» **Work to complete**
From the line below containing "R2: 820 (+3V3, N_16) -> 820 (IC3/OUT, N_1)" to the final line, print each line exactly as written. No pictures belong in the copy.

» **Material for this task**
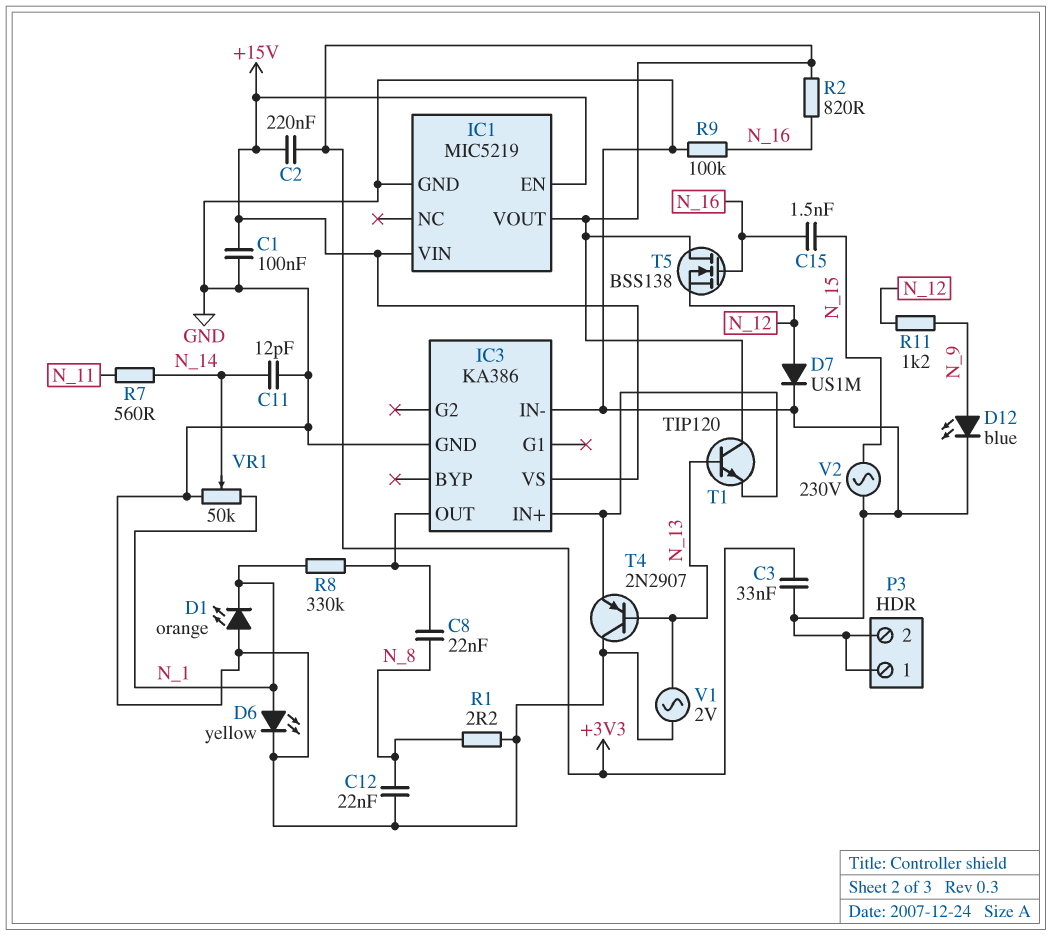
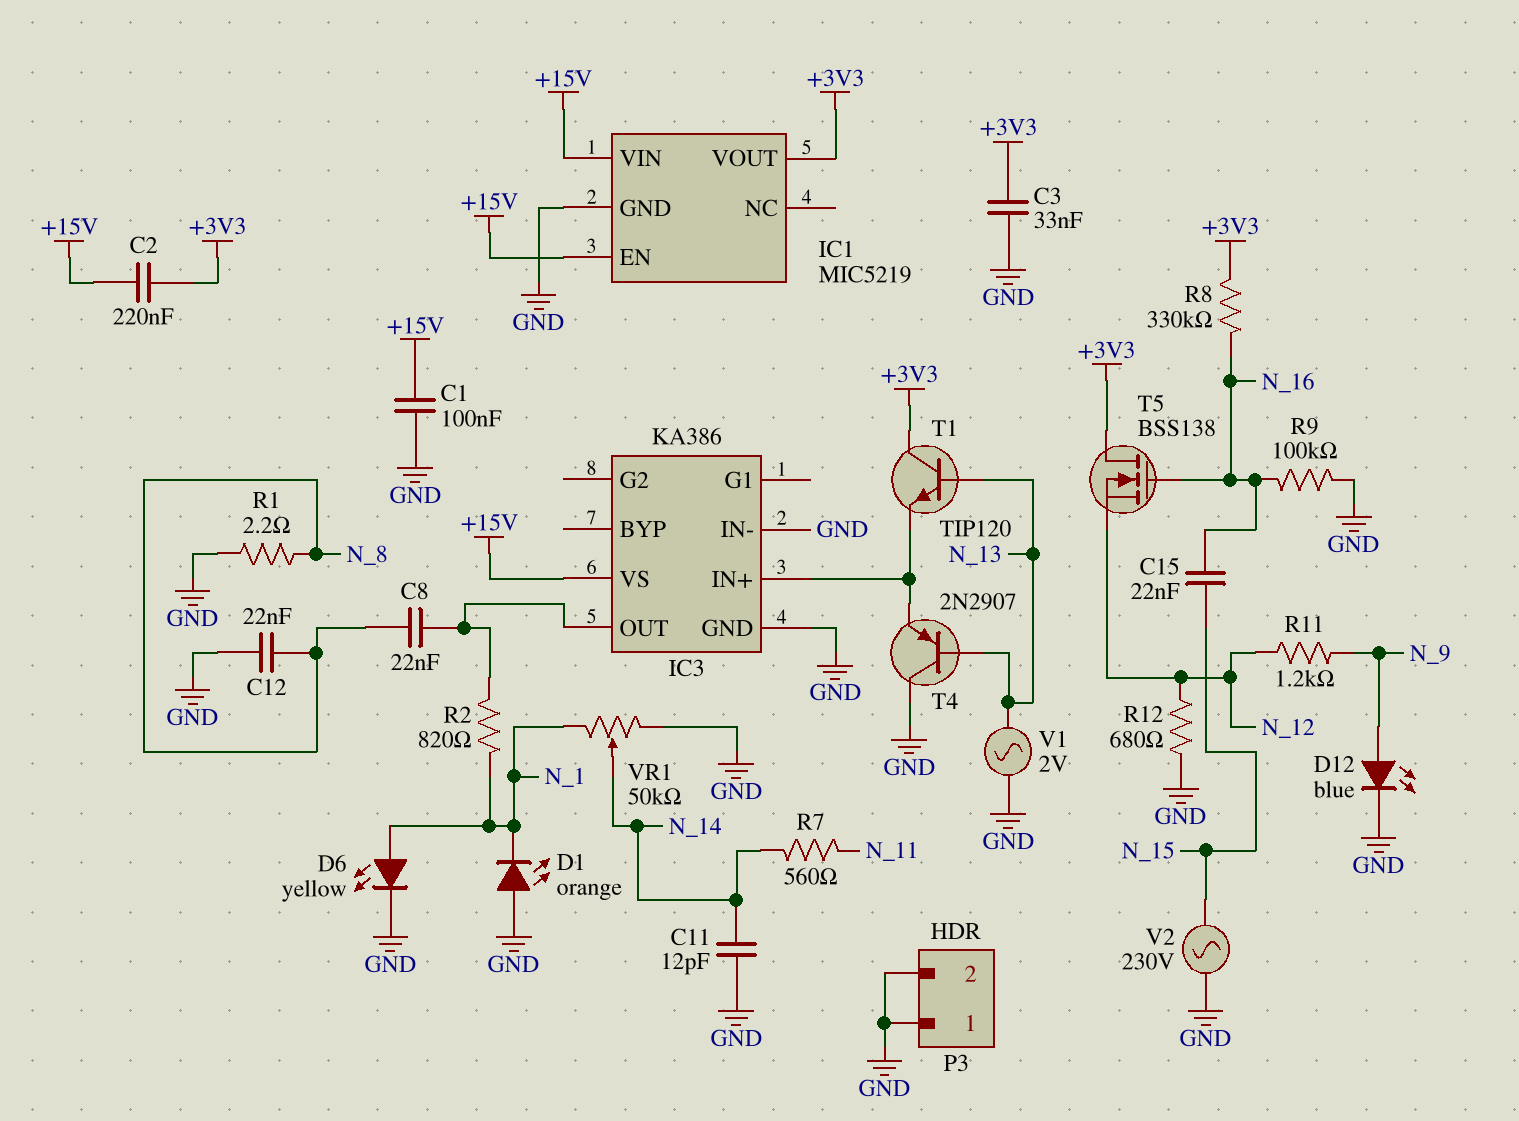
C15: 1.5nF (N_15, N_16) -> 22nF (N_15, N_16)
D7: diode US1M (A N_12, K GND) -> none
R2: 820 (+3V3, N_16) -> 820 (IC3/OUT, N_1)
R8: 330k (IC3/OUT, N_1) -> 330k (+3V3, N_16)
R12: none -> 680 (GND, N_12)

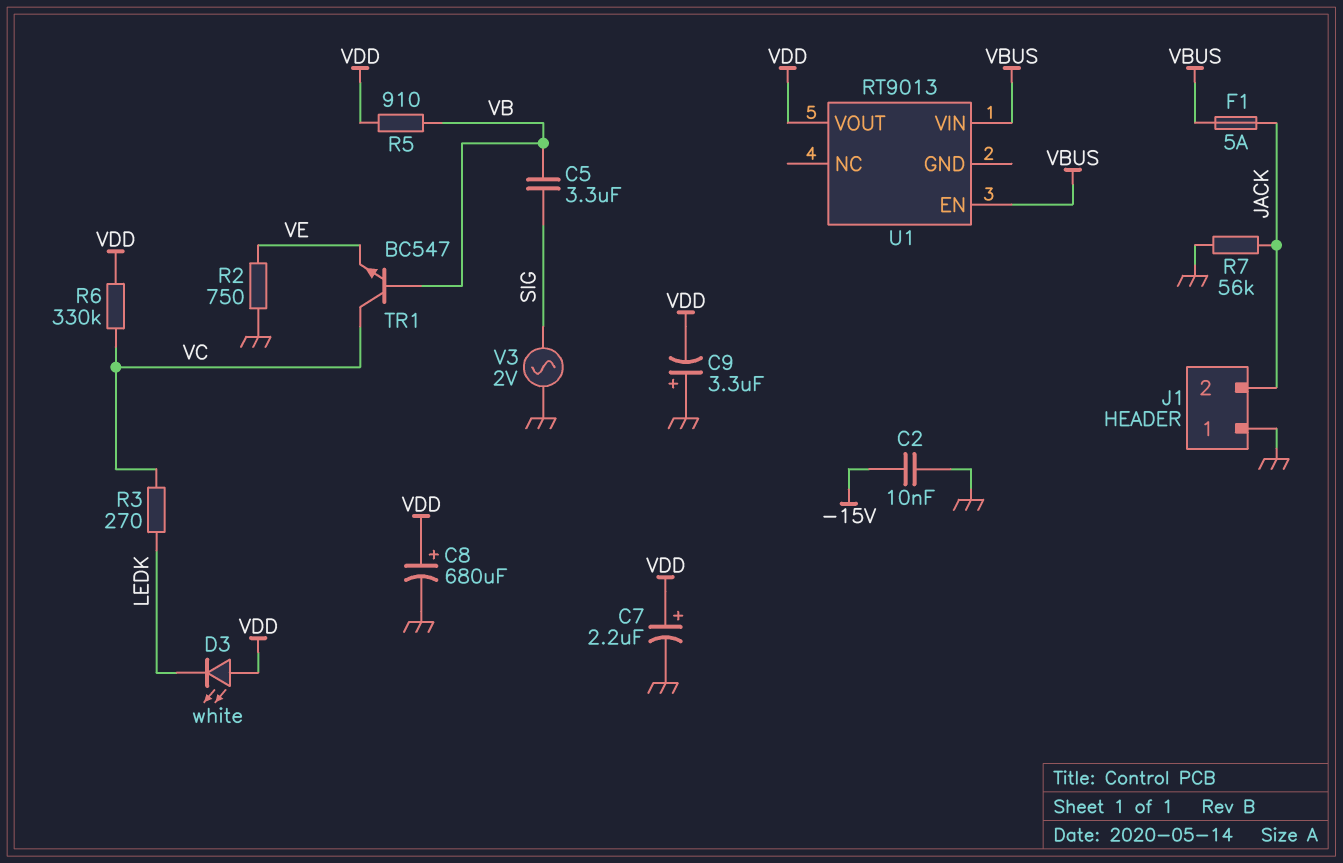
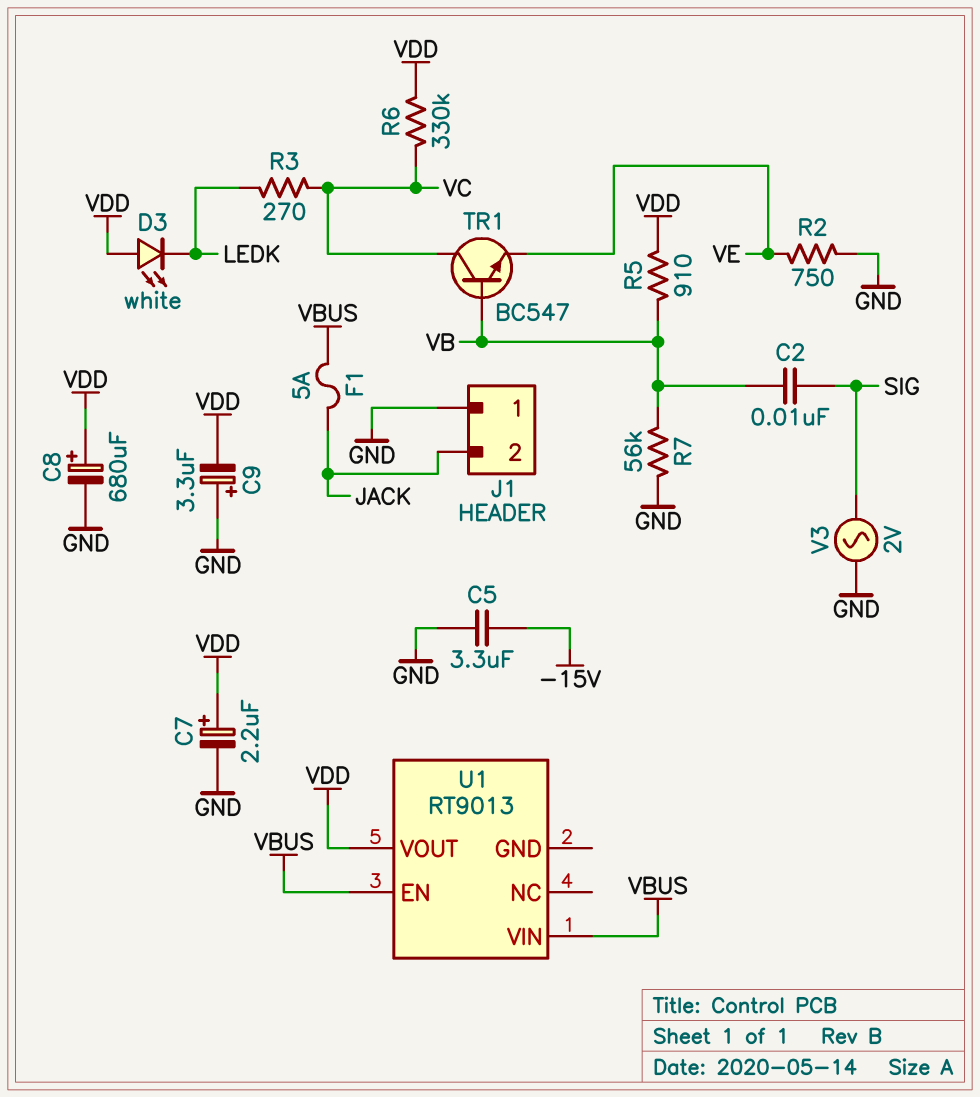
C2: 10nF (-15V, GND) -> 10nF (SIG, VB)
C5: 3.3uF (SIG, VB) -> 3.3uF (-15V, GND)
R7: 56k (GND, JACK) -> 56k (GND, VB)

» **Completed task**
R2: 820 (+3V3, N_16) -> 820 (IC3/OUT, N_1)
R8: 330k (IC3/OUT, N_1) -> 330k (+3V3, N_16)
R12: none -> 680 (GND, N_12)

C2: 10nF (-15V, GND) -> 10nF (SIG, VB)
C5: 3.3uF (SIG, VB) -> 3.3uF (-15V, GND)
R7: 56k (GND, JACK) -> 56k (GND, VB)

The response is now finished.